BRIEF
Every line of the data should be output word for word.

MATERIAL SUPPLIED
----

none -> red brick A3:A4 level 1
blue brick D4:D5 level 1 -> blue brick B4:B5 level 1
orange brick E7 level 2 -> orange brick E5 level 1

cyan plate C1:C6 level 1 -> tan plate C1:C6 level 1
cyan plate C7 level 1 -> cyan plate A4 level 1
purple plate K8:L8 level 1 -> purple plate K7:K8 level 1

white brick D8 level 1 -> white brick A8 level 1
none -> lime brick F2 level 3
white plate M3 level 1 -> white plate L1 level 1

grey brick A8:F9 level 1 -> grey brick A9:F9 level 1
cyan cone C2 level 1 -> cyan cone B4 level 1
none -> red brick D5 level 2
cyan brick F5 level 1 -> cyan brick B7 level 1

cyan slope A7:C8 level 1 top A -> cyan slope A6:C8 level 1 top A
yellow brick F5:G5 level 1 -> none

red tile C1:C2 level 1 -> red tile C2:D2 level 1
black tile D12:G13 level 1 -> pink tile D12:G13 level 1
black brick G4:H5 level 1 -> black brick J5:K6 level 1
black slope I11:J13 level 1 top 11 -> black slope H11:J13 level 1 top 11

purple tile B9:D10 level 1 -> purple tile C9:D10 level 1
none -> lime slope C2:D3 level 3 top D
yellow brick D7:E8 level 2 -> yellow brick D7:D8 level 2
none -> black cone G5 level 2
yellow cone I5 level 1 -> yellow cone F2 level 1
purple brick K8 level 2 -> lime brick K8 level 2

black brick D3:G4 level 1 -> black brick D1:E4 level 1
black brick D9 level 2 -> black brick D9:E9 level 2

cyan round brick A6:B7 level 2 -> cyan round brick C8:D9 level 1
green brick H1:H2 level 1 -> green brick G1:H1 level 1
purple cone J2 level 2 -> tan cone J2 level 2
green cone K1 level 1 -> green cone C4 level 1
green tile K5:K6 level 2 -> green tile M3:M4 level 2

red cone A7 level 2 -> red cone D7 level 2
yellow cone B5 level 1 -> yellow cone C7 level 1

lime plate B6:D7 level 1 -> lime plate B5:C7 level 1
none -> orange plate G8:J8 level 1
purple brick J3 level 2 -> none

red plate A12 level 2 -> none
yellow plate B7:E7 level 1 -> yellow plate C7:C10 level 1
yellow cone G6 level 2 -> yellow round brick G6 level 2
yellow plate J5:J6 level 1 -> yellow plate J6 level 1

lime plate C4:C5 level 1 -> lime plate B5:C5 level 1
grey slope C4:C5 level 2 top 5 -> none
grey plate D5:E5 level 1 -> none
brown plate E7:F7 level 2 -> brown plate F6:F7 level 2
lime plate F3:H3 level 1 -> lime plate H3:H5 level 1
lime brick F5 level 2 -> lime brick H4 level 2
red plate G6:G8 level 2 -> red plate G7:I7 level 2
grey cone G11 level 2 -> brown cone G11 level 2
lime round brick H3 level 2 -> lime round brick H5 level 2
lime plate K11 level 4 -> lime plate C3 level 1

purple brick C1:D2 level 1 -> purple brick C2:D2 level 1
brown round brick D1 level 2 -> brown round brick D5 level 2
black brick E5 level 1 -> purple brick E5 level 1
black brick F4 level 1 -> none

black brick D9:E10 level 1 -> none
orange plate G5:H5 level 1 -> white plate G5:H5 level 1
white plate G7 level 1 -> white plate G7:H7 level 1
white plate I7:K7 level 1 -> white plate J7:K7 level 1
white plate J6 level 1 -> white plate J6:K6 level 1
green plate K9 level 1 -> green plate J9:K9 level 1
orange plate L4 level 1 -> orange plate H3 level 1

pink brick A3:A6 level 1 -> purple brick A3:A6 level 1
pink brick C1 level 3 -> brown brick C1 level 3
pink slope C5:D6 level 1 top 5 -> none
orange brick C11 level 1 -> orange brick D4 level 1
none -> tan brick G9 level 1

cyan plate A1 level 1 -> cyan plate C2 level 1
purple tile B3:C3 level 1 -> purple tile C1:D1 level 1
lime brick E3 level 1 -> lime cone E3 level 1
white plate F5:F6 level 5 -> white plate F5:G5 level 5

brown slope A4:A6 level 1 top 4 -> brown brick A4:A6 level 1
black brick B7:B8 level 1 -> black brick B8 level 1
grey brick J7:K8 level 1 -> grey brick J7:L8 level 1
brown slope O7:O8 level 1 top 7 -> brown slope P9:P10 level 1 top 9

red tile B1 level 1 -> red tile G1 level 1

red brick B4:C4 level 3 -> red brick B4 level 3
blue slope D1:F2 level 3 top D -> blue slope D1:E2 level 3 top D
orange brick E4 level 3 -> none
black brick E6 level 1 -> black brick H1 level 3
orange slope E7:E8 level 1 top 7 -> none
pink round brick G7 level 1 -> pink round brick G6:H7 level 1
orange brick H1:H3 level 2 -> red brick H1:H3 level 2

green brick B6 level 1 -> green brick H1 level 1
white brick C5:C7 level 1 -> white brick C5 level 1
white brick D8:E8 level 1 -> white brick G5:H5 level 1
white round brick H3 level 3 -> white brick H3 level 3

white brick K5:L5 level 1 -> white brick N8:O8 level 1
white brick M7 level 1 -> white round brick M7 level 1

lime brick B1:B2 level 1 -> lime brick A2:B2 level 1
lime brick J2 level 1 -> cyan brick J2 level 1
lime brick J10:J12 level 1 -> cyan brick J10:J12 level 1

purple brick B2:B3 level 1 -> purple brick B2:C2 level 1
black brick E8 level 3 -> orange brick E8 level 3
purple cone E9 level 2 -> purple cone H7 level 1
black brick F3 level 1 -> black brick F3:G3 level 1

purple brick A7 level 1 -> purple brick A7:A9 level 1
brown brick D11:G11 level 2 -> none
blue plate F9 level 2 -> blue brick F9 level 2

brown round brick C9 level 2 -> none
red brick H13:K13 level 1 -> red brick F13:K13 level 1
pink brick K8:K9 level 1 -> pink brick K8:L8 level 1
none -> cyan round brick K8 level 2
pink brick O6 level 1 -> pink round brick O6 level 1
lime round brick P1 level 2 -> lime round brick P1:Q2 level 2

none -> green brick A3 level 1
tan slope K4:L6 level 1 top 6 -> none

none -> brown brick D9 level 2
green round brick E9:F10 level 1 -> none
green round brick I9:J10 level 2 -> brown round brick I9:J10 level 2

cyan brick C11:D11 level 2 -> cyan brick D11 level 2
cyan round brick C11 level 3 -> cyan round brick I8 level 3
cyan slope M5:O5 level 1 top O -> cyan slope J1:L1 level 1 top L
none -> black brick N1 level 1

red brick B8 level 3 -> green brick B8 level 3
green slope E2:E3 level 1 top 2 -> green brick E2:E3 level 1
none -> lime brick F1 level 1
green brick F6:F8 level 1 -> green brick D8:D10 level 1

----

OUTPUT FOR THIS EXERCISE
none -> red brick A3:A4 level 1
blue brick D4:D5 level 1 -> blue brick B4:B5 level 1
orange brick E7 level 2 -> orange brick E5 level 1

cyan plate C1:C6 level 1 -> tan plate C1:C6 level 1
cyan plate C7 level 1 -> cyan plate A4 level 1
purple plate K8:L8 level 1 -> purple plate K7:K8 level 1

white brick D8 level 1 -> white brick A8 level 1
none -> lime brick F2 level 3
white plate M3 level 1 -> white plate L1 level 1

grey brick A8:F9 level 1 -> grey brick A9:F9 level 1
cyan cone C2 level 1 -> cyan cone B4 level 1
none -> red brick D5 level 2
cyan brick F5 level 1 -> cyan brick B7 level 1

cyan slope A7:C8 level 1 top A -> cyan slope A6:C8 level 1 top A
yellow brick F5:G5 level 1 -> none

red tile C1:C2 level 1 -> red tile C2:D2 level 1
black tile D12:G13 level 1 -> pink tile D12:G13 level 1
black brick G4:H5 level 1 -> black brick J5:K6 level 1
black slope I11:J13 level 1 top 11 -> black slope H11:J13 level 1 top 11

purple tile B9:D10 level 1 -> purple tile C9:D10 level 1
none -> lime slope C2:D3 level 3 top D
yellow brick D7:E8 level 2 -> yellow brick D7:D8 level 2
none -> black cone G5 level 2
yellow cone I5 level 1 -> yellow cone F2 level 1
purple brick K8 level 2 -> lime brick K8 level 2

black brick D3:G4 level 1 -> black brick D1:E4 level 1
black brick D9 level 2 -> black brick D9:E9 level 2

cyan round brick A6:B7 level 2 -> cyan round brick C8:D9 level 1
green brick H1:H2 level 1 -> green brick G1:H1 level 1
purple cone J2 level 2 -> tan cone J2 level 2
green cone K1 level 1 -> green cone C4 level 1
green tile K5:K6 level 2 -> green tile M3:M4 level 2

red cone A7 level 2 -> red cone D7 level 2
yellow cone B5 level 1 -> yellow cone C7 level 1

lime plate B6:D7 level 1 -> lime plate B5:C7 level 1
none -> orange plate G8:J8 level 1
purple brick J3 level 2 -> none

red plate A12 level 2 -> none
yellow plate B7:E7 level 1 -> yellow plate C7:C10 level 1
yellow cone G6 level 2 -> yellow round brick G6 level 2
yellow plate J5:J6 level 1 -> yellow plate J6 level 1

lime plate C4:C5 level 1 -> lime plate B5:C5 level 1
grey slope C4:C5 level 2 top 5 -> none
grey plate D5:E5 level 1 -> none
brown plate E7:F7 level 2 -> brown plate F6:F7 level 2
lime plate F3:H3 level 1 -> lime plate H3:H5 level 1
lime brick F5 level 2 -> lime brick H4 level 2
red plate G6:G8 level 2 -> red plate G7:I7 level 2
grey cone G11 level 2 -> brown cone G11 level 2
lime round brick H3 level 2 -> lime round brick H5 level 2
lime plate K11 level 4 -> lime plate C3 level 1

purple brick C1:D2 level 1 -> purple brick C2:D2 level 1
brown round brick D1 level 2 -> brown round brick D5 level 2
black brick E5 level 1 -> purple brick E5 level 1
black brick F4 level 1 -> none

black brick D9:E10 level 1 -> none
orange plate G5:H5 level 1 -> white plate G5:H5 level 1
white plate G7 level 1 -> white plate G7:H7 level 1
white plate I7:K7 level 1 -> white plate J7:K7 level 1
white plate J6 level 1 -> white plate J6:K6 level 1
green plate K9 level 1 -> green plate J9:K9 level 1
orange plate L4 level 1 -> orange plate H3 level 1

pink brick A3:A6 level 1 -> purple brick A3:A6 level 1
pink brick C1 level 3 -> brown brick C1 level 3
pink slope C5:D6 level 1 top 5 -> none
orange brick C11 level 1 -> orange brick D4 level 1
none -> tan brick G9 level 1

cyan plate A1 level 1 -> cyan plate C2 level 1
purple tile B3:C3 level 1 -> purple tile C1:D1 level 1
lime brick E3 level 1 -> lime cone E3 level 1
white plate F5:F6 level 5 -> white plate F5:G5 level 5

brown slope A4:A6 level 1 top 4 -> brown brick A4:A6 level 1
black brick B7:B8 level 1 -> black brick B8 level 1
grey brick J7:K8 level 1 -> grey brick J7:L8 level 1
brown slope O7:O8 level 1 top 7 -> brown slope P9:P10 level 1 top 9

red tile B1 level 1 -> red tile G1 level 1

red brick B4:C4 level 3 -> red brick B4 level 3
blue slope D1:F2 level 3 top D -> blue slope D1:E2 level 3 top D
orange brick E4 level 3 -> none
black brick E6 level 1 -> black brick H1 level 3
orange slope E7:E8 level 1 top 7 -> none
pink round brick G7 level 1 -> pink round brick G6:H7 level 1
orange brick H1:H3 level 2 -> red brick H1:H3 level 2

green brick B6 level 1 -> green brick H1 level 1
white brick C5:C7 level 1 -> white brick C5 level 1
white brick D8:E8 level 1 -> white brick G5:H5 level 1
white round brick H3 level 3 -> white brick H3 level 3

white brick K5:L5 level 1 -> white brick N8:O8 level 1
white brick M7 level 1 -> white round brick M7 level 1

lime brick B1:B2 level 1 -> lime brick A2:B2 level 1
lime brick J2 level 1 -> cyan brick J2 level 1
lime brick J10:J12 level 1 -> cyan brick J10:J12 level 1

purple brick B2:B3 level 1 -> purple brick B2:C2 level 1
black brick E8 level 3 -> orange brick E8 level 3
purple cone E9 level 2 -> purple cone H7 level 1
black brick F3 level 1 -> black brick F3:G3 level 1

purple brick A7 level 1 -> purple brick A7:A9 level 1
brown brick D11:G11 level 2 -> none
blue plate F9 level 2 -> blue brick F9 level 2

brown round brick C9 level 2 -> none
red brick H13:K13 level 1 -> red brick F13:K13 level 1
pink brick K8:K9 level 1 -> pink brick K8:L8 level 1
none -> cyan round brick K8 level 2
pink brick O6 level 1 -> pink round brick O6 level 1
lime round brick P1 level 2 -> lime round brick P1:Q2 level 2

none -> green brick A3 level 1
tan slope K4:L6 level 1 top 6 -> none

none -> brown brick D9 level 2
green round brick E9:F10 level 1 -> none
green round brick I9:J10 level 2 -> brown round brick I9:J10 level 2

cyan brick C11:D11 level 2 -> cyan brick D11 level 2
cyan round brick C11 level 3 -> cyan round brick I8 level 3
cyan slope M5:O5 level 1 top O -> cyan slope J1:L1 level 1 top L
none -> black brick N1 level 1

red brick B8 level 3 -> green brick B8 level 3
green slope E2:E3 level 1 top 2 -> green brick E2:E3 level 1
none -> lime brick F1 level 1
green brick F6:F8 level 1 -> green brick D8:D10 level 1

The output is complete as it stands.